## What this task involves
Each line below should be repeated exactly as written, with no pictures carried over.

--- Data to use ---

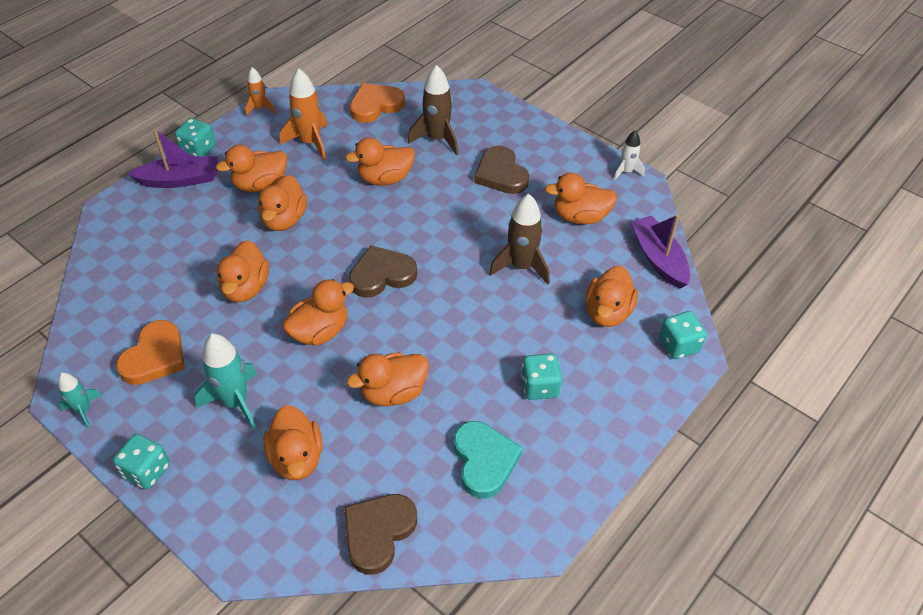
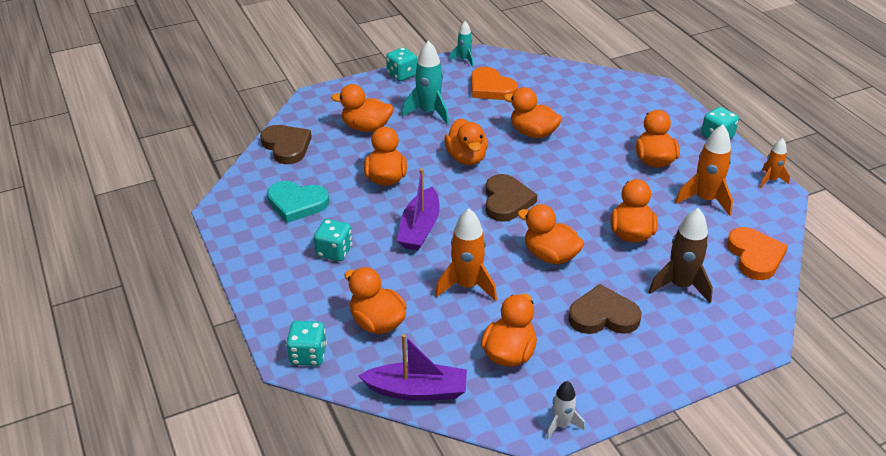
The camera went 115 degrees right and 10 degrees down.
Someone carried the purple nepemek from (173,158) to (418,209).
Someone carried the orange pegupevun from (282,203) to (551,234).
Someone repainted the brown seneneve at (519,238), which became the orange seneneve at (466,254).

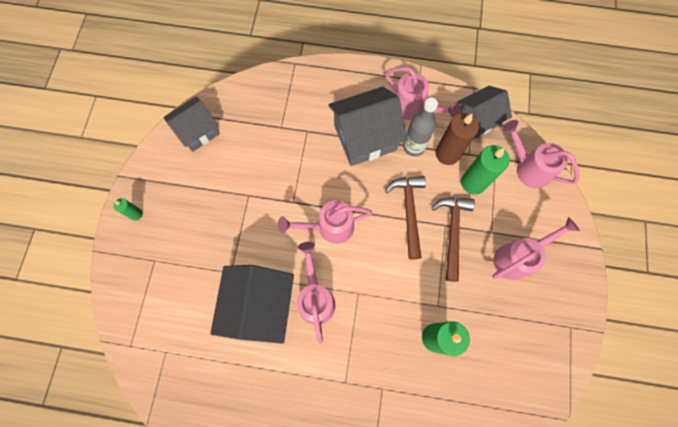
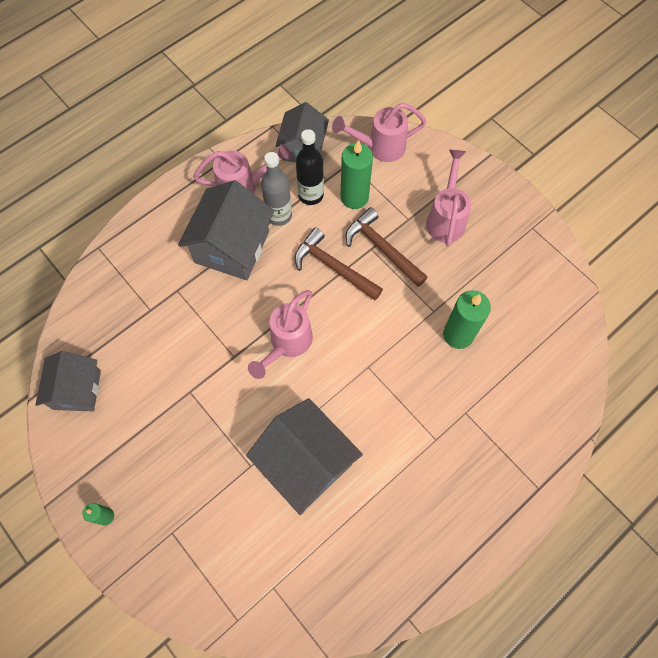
The camera went 50 degrees left and 5 degrees down.
Someone repainted the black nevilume at (252,304), which became the grey nevilume at (304,456).
Someone took away the pink zuvomesix at (316,293).
Someone swapped the brown gofavo at (457,139) for the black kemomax at (310,167).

---

## Task solution
The camera went 115 degrees right and 10 degrees down.
Someone carried the purple nepemek from (173,158) to (418,209).
Someone carried the orange pegupevun from (282,203) to (551,234).
Someone repainted the brown seneneve at (519,238), which became the orange seneneve at (466,254).

The camera went 50 degrees left and 5 degrees down.
Someone repainted the black nevilume at (252,304), which became the grey nevilume at (304,456).
Someone took away the pink zuvomesix at (316,293).
Someone swapped the brown gofavo at (457,139) for the black kemomax at (310,167).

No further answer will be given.